--- DATA SHOWN Enclosed Below ---
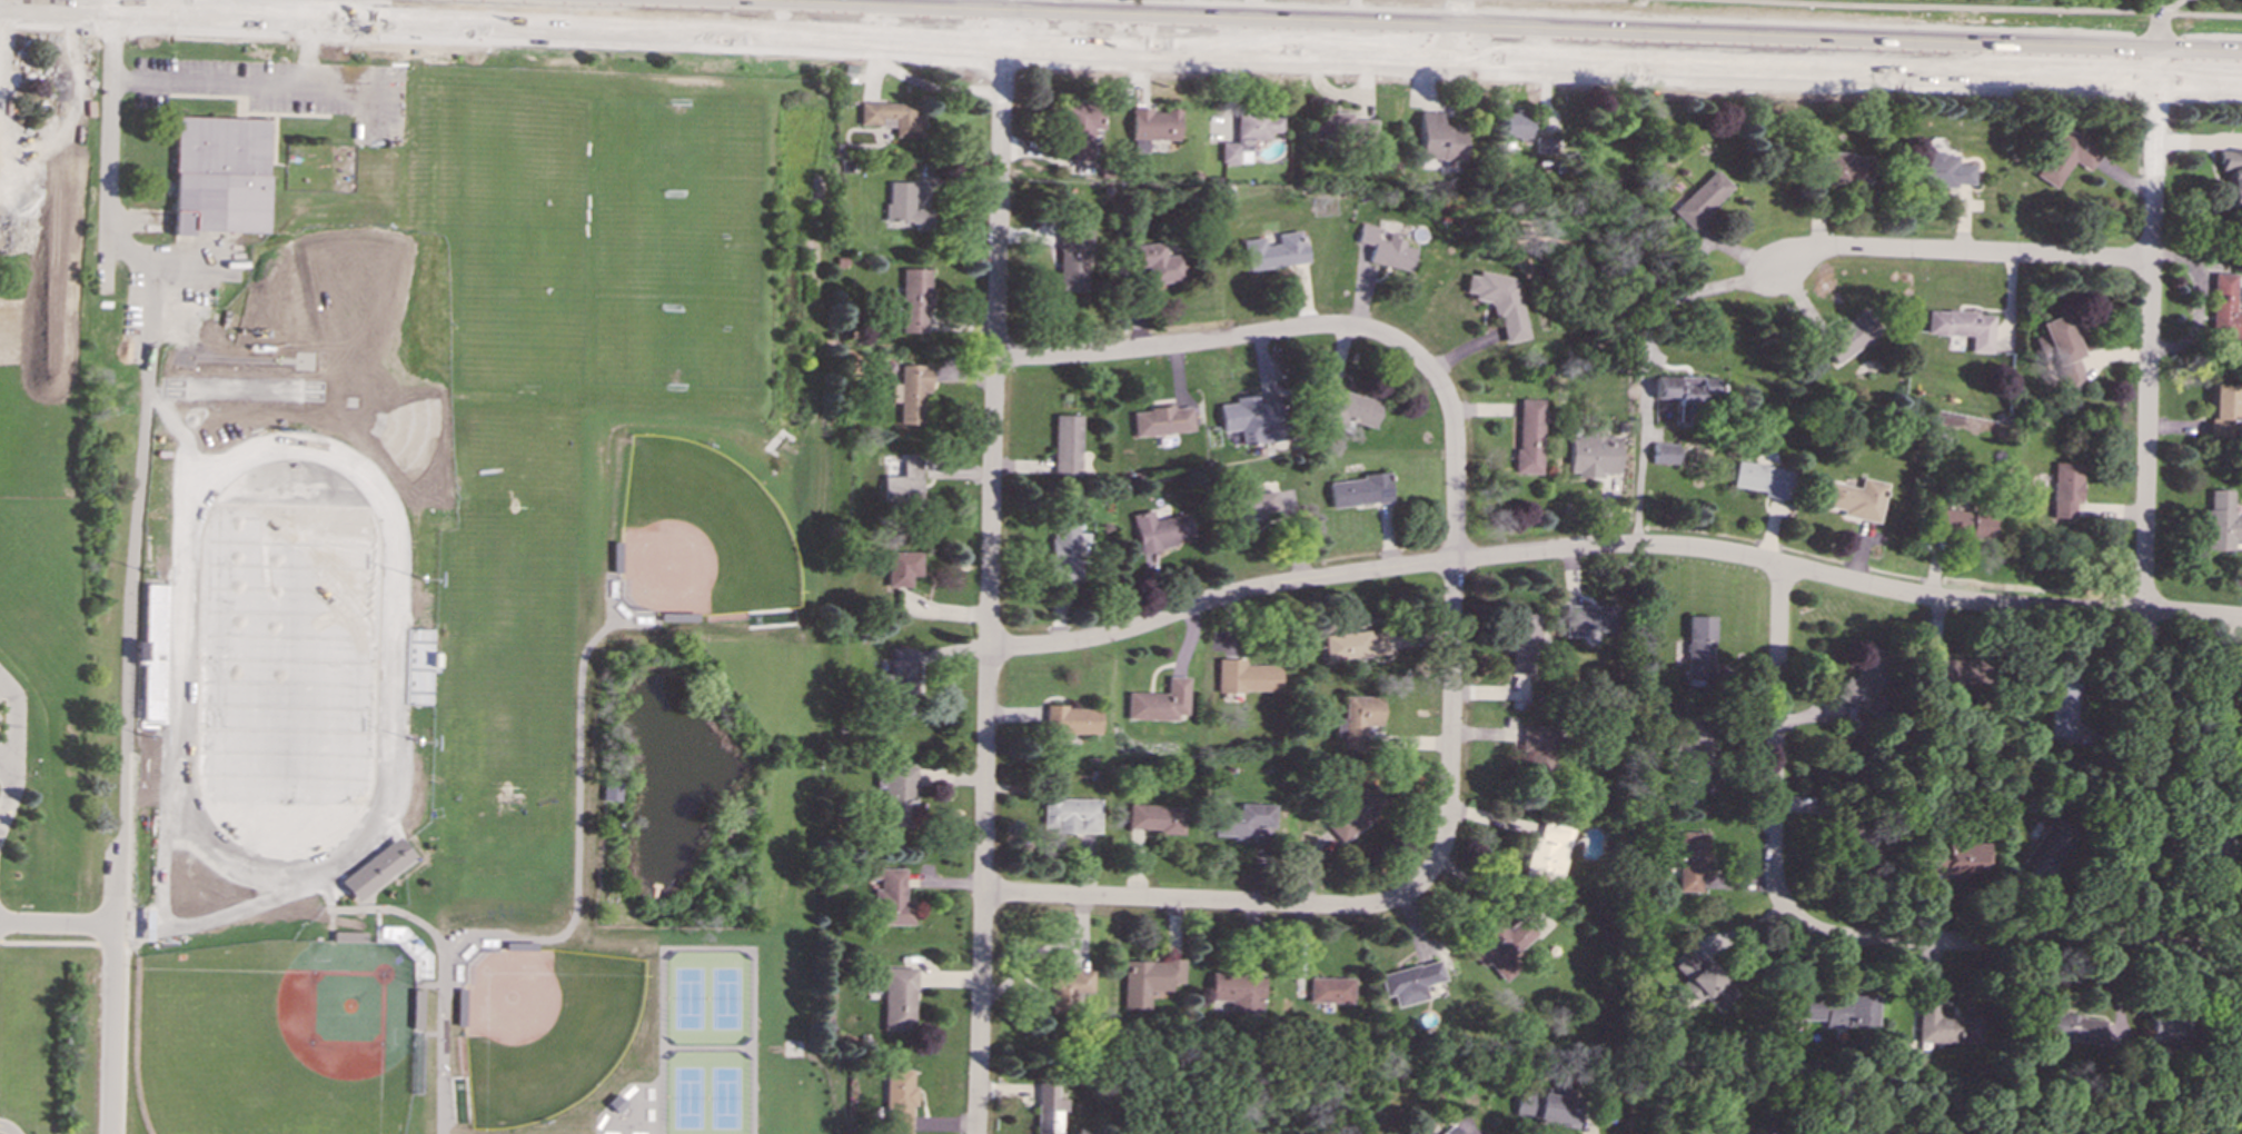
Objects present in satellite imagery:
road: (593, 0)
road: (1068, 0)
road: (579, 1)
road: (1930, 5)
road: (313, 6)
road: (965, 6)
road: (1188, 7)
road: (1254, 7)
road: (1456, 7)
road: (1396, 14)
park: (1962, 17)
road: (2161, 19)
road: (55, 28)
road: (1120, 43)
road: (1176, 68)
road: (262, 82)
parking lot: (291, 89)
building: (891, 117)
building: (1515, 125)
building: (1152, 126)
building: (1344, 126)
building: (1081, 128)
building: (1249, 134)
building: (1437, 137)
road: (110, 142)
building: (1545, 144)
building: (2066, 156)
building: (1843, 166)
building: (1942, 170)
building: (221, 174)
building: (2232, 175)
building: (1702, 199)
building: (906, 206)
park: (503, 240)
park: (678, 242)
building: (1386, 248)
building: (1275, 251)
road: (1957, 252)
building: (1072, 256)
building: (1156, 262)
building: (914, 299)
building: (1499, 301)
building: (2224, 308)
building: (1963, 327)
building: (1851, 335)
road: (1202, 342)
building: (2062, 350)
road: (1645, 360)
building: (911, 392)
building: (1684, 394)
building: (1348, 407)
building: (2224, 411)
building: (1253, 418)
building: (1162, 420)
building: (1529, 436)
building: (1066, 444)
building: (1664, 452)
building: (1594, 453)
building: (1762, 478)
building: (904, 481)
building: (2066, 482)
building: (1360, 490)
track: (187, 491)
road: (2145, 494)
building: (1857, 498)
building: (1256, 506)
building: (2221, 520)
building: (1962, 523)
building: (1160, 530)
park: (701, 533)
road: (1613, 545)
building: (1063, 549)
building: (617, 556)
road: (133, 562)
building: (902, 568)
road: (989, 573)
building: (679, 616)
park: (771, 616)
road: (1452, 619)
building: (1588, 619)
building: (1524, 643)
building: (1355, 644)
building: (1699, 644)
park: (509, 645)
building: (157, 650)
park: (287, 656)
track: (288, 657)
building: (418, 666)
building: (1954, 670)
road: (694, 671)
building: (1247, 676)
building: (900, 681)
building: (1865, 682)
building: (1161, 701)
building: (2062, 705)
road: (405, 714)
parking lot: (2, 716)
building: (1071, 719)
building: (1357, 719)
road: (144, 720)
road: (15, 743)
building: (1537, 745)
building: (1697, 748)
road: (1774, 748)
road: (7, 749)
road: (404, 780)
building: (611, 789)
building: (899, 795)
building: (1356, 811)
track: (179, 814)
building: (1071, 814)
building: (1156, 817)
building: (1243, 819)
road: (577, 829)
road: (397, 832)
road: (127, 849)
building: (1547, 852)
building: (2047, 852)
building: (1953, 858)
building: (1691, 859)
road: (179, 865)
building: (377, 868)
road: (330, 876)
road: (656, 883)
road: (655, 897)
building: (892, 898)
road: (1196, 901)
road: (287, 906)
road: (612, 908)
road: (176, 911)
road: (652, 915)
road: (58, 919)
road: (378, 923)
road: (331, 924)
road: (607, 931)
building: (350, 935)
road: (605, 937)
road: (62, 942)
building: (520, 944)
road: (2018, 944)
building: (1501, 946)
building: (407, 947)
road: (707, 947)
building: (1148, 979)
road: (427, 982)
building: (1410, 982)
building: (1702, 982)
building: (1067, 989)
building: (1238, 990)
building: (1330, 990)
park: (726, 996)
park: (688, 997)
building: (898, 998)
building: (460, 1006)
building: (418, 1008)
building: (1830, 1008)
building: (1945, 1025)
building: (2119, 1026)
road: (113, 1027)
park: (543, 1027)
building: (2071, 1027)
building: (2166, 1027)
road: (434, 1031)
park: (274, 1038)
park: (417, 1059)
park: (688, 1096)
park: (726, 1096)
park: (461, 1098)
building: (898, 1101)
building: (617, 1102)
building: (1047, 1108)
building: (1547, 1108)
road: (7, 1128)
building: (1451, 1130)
--- End of Enclosed DATA SHOWN ---
** TASK TO COMPLETE **
Would you retype all the lines shown above, exactly as written and without any picture?

** ANSWER SECTION **
Objects present in satellite imagery:
road: (593, 0)
road: (1068, 0)
road: (579, 1)
road: (1930, 5)
road: (313, 6)
road: (965, 6)
road: (1188, 7)
road: (1254, 7)
road: (1456, 7)
road: (1396, 14)
park: (1962, 17)
road: (2161, 19)
road: (55, 28)
road: (1120, 43)
road: (1176, 68)
road: (262, 82)
parking lot: (291, 89)
building: (891, 117)
building: (1515, 125)
building: (1152, 126)
building: (1344, 126)
building: (1081, 128)
building: (1249, 134)
building: (1437, 137)
road: (110, 142)
building: (1545, 144)
building: (2066, 156)
building: (1843, 166)
building: (1942, 170)
building: (221, 174)
building: (2232, 175)
building: (1702, 199)
building: (906, 206)
park: (503, 240)
park: (678, 242)
building: (1386, 248)
building: (1275, 251)
road: (1957, 252)
building: (1072, 256)
building: (1156, 262)
building: (914, 299)
building: (1499, 301)
building: (2224, 308)
building: (1963, 327)
building: (1851, 335)
road: (1202, 342)
building: (2062, 350)
road: (1645, 360)
building: (911, 392)
building: (1684, 394)
building: (1348, 407)
building: (2224, 411)
building: (1253, 418)
building: (1162, 420)
building: (1529, 436)
building: (1066, 444)
building: (1664, 452)
building: (1594, 453)
building: (1762, 478)
building: (904, 481)
building: (2066, 482)
building: (1360, 490)
track: (187, 491)
road: (2145, 494)
building: (1857, 498)
building: (1256, 506)
building: (2221, 520)
building: (1962, 523)
building: (1160, 530)
park: (701, 533)
road: (1613, 545)
building: (1063, 549)
building: (617, 556)
road: (133, 562)
building: (902, 568)
road: (989, 573)
building: (679, 616)
park: (771, 616)
road: (1452, 619)
building: (1588, 619)
building: (1524, 643)
building: (1355, 644)
building: (1699, 644)
park: (509, 645)
building: (157, 650)
park: (287, 656)
track: (288, 657)
building: (418, 666)
building: (1954, 670)
road: (694, 671)
building: (1247, 676)
building: (900, 681)
building: (1865, 682)
building: (1161, 701)
building: (2062, 705)
road: (405, 714)
parking lot: (2, 716)
building: (1071, 719)
building: (1357, 719)
road: (144, 720)
road: (15, 743)
building: (1537, 745)
building: (1697, 748)
road: (1774, 748)
road: (7, 749)
road: (404, 780)
building: (611, 789)
building: (899, 795)
building: (1356, 811)
track: (179, 814)
building: (1071, 814)
building: (1156, 817)
building: (1243, 819)
road: (577, 829)
road: (397, 832)
road: (127, 849)
building: (1547, 852)
building: (2047, 852)
building: (1953, 858)
building: (1691, 859)
road: (179, 865)
building: (377, 868)
road: (330, 876)
road: (656, 883)
road: (655, 897)
building: (892, 898)
road: (1196, 901)
road: (287, 906)
road: (612, 908)
road: (176, 911)
road: (652, 915)
road: (58, 919)
road: (378, 923)
road: (331, 924)
road: (607, 931)
building: (350, 935)
road: (605, 937)
road: (62, 942)
building: (520, 944)
road: (2018, 944)
building: (1501, 946)
building: (407, 947)
road: (707, 947)
building: (1148, 979)
road: (427, 982)
building: (1410, 982)
building: (1702, 982)
building: (1067, 989)
building: (1238, 990)
building: (1330, 990)
park: (726, 996)
park: (688, 997)
building: (898, 998)
building: (460, 1006)
building: (418, 1008)
building: (1830, 1008)
building: (1945, 1025)
building: (2119, 1026)
road: (113, 1027)
park: (543, 1027)
building: (2071, 1027)
building: (2166, 1027)
road: (434, 1031)
park: (274, 1038)
park: (417, 1059)
park: (688, 1096)
park: (726, 1096)
park: (461, 1098)
building: (898, 1101)
building: (617, 1102)
building: (1047, 1108)
building: (1547, 1108)
road: (7, 1128)
building: (1451, 1130)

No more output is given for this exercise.